= EXERCISE PROMPT =
Every entry that follows should be output again, word for word.

= SOURCE DATA =
╭──

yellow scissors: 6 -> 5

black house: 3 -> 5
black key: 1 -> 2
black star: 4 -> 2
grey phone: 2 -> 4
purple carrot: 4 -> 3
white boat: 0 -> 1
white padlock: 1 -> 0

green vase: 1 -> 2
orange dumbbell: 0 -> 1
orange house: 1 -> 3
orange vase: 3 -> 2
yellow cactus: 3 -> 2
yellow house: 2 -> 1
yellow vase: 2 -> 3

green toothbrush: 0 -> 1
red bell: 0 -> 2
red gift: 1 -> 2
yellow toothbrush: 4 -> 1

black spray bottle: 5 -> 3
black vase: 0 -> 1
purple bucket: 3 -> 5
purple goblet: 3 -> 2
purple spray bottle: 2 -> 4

╰──

= WRITTEN REPLY =
yellow scissors: 6 -> 5

black house: 3 -> 5
black key: 1 -> 2
black star: 4 -> 2
grey phone: 2 -> 4
purple carrot: 4 -> 3
white boat: 0 -> 1
white padlock: 1 -> 0

green vase: 1 -> 2
orange dumbbell: 0 -> 1
orange house: 1 -> 3
orange vase: 3 -> 2
yellow cactus: 3 -> 2
yellow house: 2 -> 1
yellow vase: 2 -> 3

green toothbrush: 0 -> 1
red bell: 0 -> 2
red gift: 1 -> 2
yellow toothbrush: 4 -> 1

black spray bottle: 5 -> 3
black vase: 0 -> 1
purple bucket: 3 -> 5
purple goblet: 3 -> 2
purple spray bottle: 2 -> 4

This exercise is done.